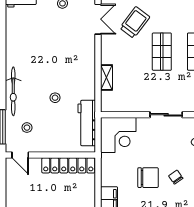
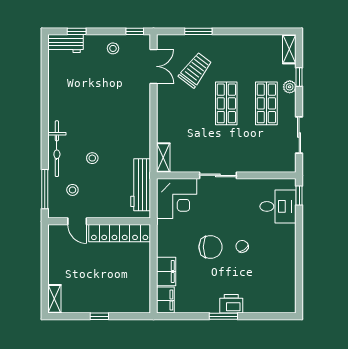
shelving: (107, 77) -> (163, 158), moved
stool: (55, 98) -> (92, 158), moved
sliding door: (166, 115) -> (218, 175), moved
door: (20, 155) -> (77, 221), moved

...

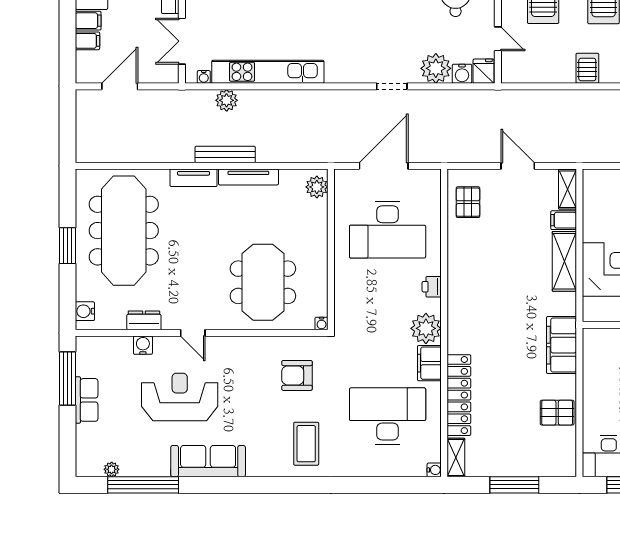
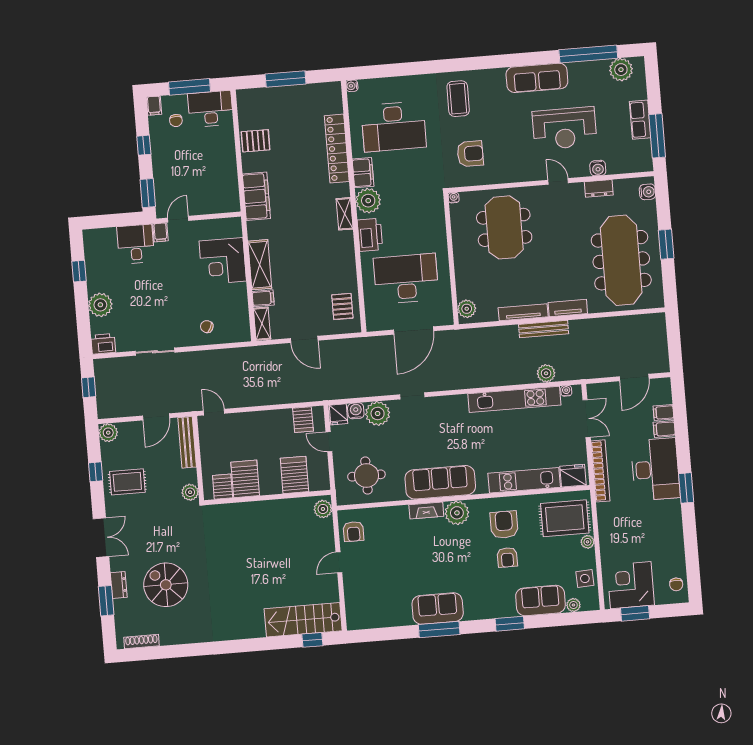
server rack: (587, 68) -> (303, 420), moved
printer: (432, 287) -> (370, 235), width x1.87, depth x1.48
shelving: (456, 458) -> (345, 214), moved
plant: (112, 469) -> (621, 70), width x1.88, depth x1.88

**EXERCISE DESCRIPTION**: From the entries above, write out only the lines starting at the line that holds "shelving: (107, 77) -> (163, 158), moved" and ending at the line that holds "door: (20, 155) -> (77, 221), moved", keeping both and matching them exactly.

**TASK RESPONSE**:
shelving: (107, 77) -> (163, 158), moved
stool: (55, 98) -> (92, 158), moved
sliding door: (166, 115) -> (218, 175), moved
door: (20, 155) -> (77, 221), moved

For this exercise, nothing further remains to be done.